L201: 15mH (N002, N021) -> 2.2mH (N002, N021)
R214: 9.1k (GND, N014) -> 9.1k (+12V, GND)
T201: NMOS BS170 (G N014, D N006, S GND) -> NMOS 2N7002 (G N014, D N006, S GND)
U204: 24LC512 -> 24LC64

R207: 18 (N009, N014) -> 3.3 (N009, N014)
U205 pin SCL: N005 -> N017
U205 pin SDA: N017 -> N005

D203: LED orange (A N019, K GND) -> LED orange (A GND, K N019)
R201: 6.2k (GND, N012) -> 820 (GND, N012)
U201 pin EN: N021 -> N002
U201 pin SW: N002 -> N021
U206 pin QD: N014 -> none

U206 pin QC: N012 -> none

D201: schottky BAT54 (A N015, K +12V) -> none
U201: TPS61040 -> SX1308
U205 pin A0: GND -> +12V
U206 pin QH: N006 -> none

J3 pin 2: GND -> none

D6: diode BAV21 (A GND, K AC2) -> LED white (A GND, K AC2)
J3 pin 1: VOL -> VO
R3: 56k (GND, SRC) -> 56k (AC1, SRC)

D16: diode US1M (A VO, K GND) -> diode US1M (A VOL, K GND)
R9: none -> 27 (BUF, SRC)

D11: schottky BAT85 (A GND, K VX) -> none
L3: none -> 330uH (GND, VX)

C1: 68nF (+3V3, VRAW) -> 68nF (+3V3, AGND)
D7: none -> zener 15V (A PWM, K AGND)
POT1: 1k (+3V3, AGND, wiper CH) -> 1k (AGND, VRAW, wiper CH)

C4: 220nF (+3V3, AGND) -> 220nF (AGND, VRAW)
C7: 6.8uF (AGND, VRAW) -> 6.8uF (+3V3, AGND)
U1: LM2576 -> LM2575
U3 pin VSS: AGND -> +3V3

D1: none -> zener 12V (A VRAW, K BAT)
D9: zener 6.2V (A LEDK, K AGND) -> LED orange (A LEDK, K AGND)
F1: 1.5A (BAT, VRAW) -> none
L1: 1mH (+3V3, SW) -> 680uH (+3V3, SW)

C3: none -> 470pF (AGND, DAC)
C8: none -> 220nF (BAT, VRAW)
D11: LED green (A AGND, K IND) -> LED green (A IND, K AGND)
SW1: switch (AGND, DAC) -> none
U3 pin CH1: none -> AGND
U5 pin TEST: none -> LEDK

****

### [Task description]
Beginning at the line with "L3: none -> 330uH (GND, VX)" and ending at the line with "C7: 6.8uF (AGND, VRAW) -> 6.8uF (+3V3, AGND)", reproduce each line of the data above exactly, and add no other lines.

### [Answer to the exercise]
L3: none -> 330uH (GND, VX)

C1: 68nF (+3V3, VRAW) -> 68nF (+3V3, AGND)
D7: none -> zener 15V (A PWM, K AGND)
POT1: 1k (+3V3, AGND, wiper CH) -> 1k (AGND, VRAW, wiper CH)

C4: 220nF (+3V3, AGND) -> 220nF (AGND, VRAW)
C7: 6.8uF (AGND, VRAW) -> 6.8uF (+3V3, AGND)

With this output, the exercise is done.